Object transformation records
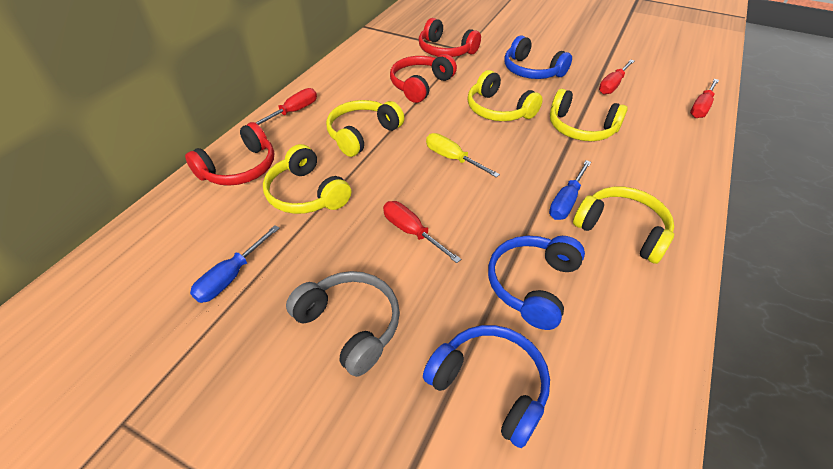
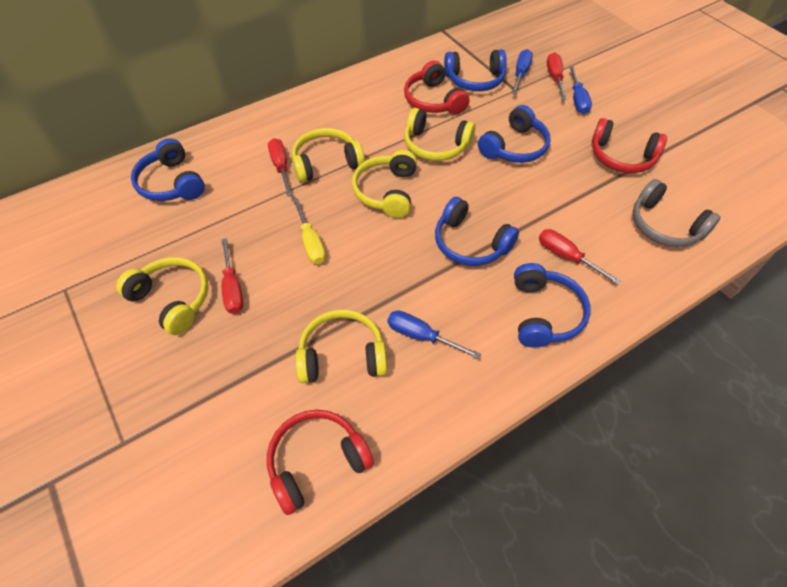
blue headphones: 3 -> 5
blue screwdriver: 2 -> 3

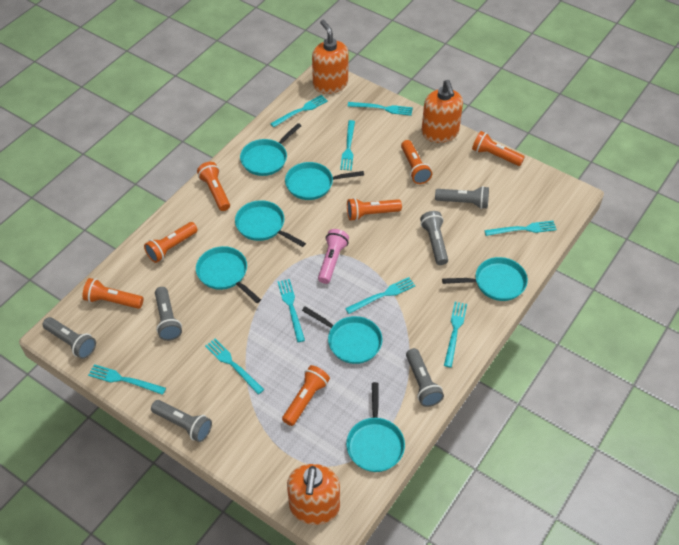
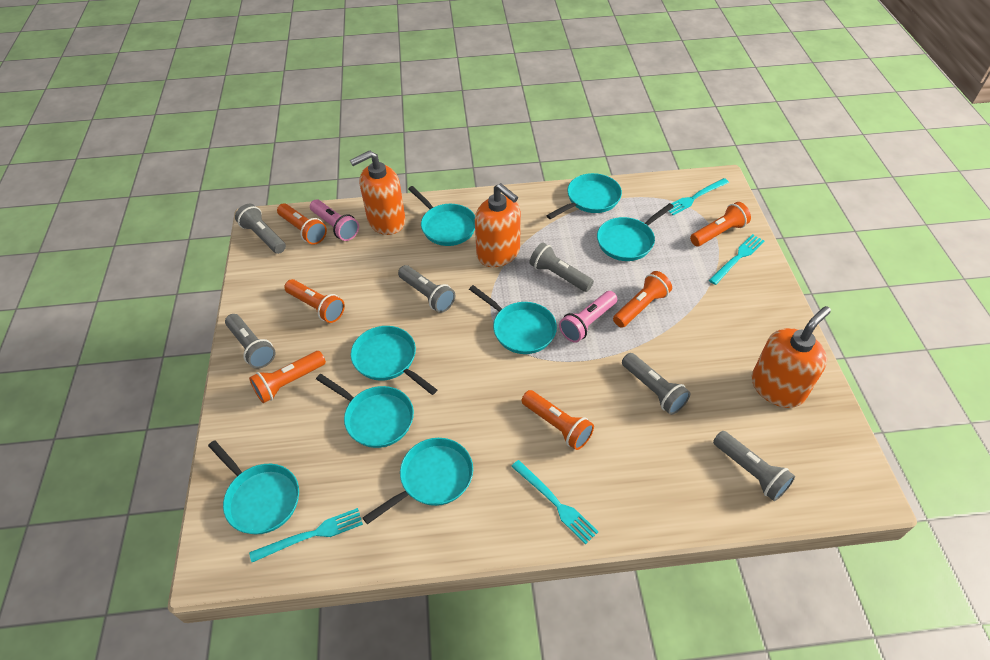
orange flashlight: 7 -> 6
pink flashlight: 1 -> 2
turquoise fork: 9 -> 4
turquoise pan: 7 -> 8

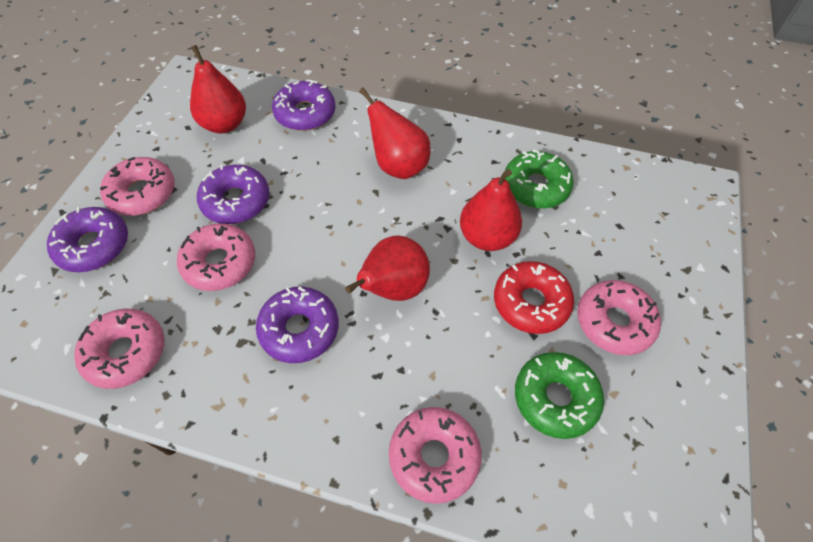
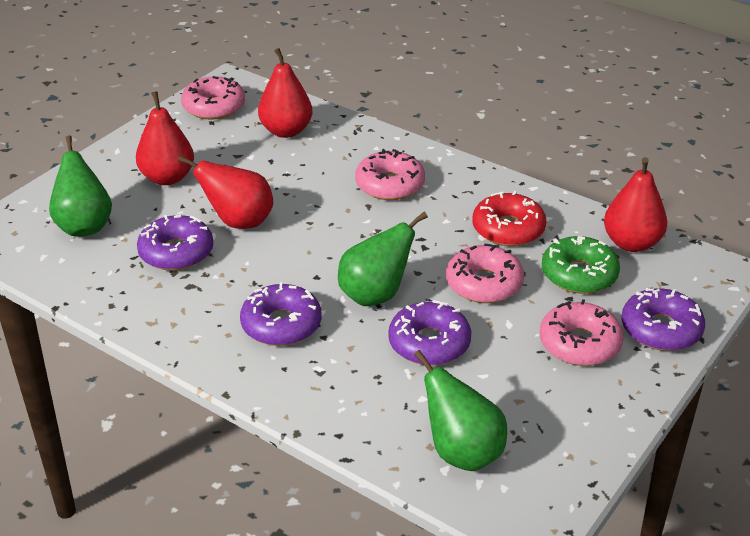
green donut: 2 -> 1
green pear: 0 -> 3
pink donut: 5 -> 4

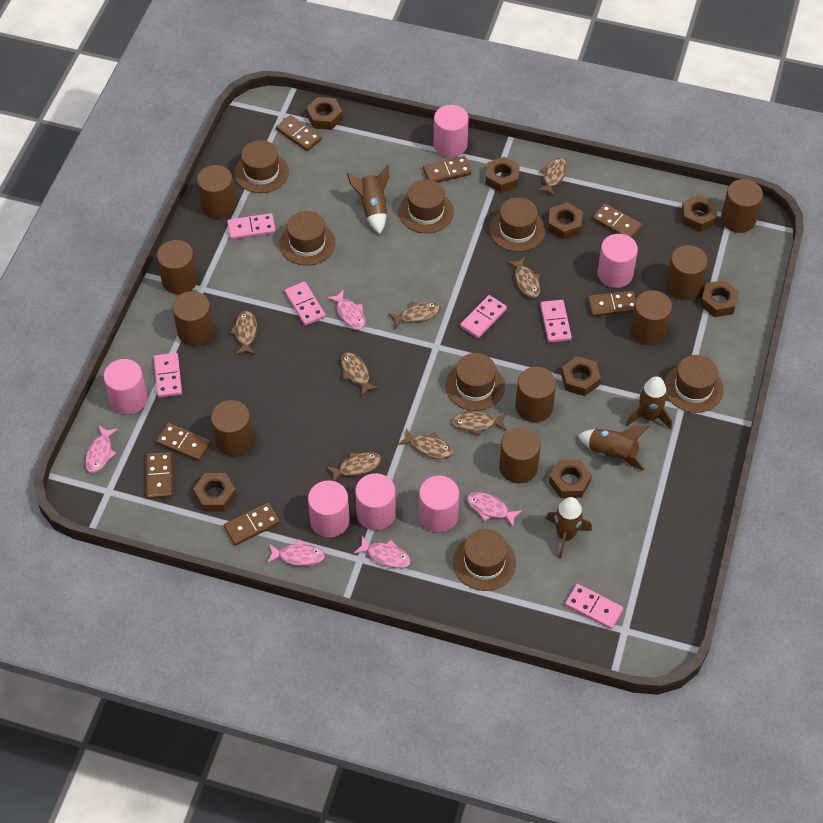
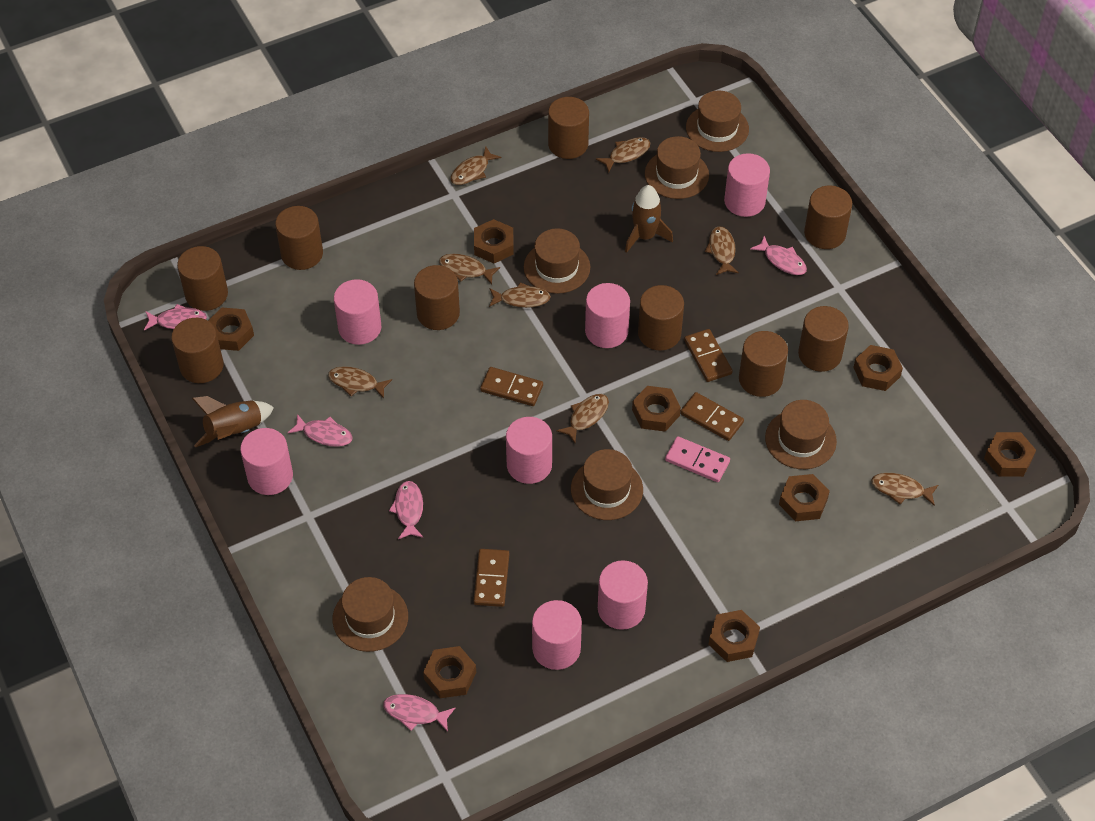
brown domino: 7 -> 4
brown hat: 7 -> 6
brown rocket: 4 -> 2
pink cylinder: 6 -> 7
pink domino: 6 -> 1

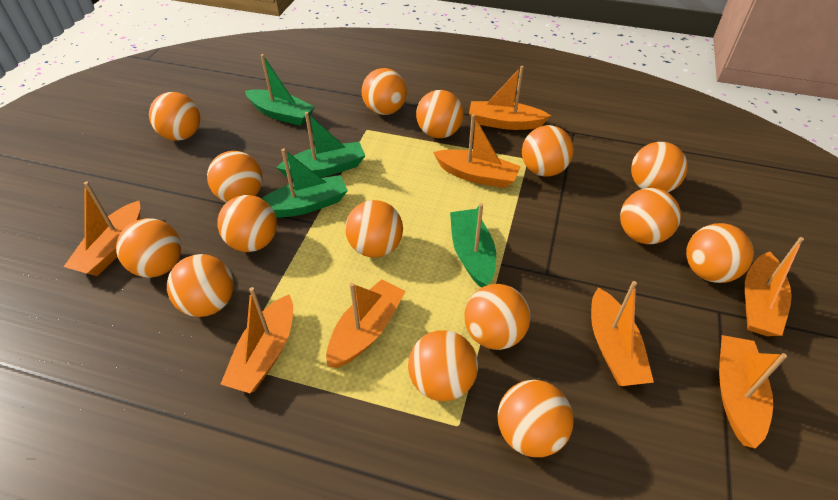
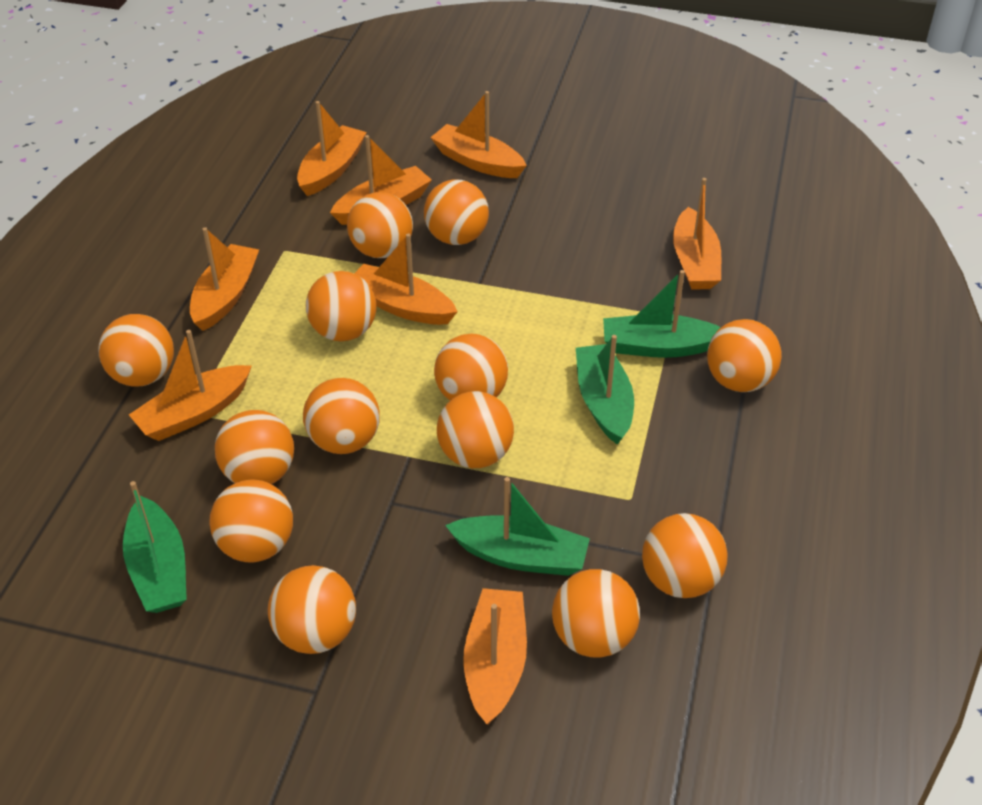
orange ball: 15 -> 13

◆ **Problem to solve**:
Every line above should be repeated exactly; pictures stay out of the copy.

◆ **Reply**:
blue headphones: 3 -> 5
blue screwdriver: 2 -> 3

orange flashlight: 7 -> 6
pink flashlight: 1 -> 2
turquoise fork: 9 -> 4
turquoise pan: 7 -> 8

green donut: 2 -> 1
green pear: 0 -> 3
pink donut: 5 -> 4

brown domino: 7 -> 4
brown hat: 7 -> 6
brown rocket: 4 -> 2
pink cylinder: 6 -> 7
pink domino: 6 -> 1

orange ball: 15 -> 13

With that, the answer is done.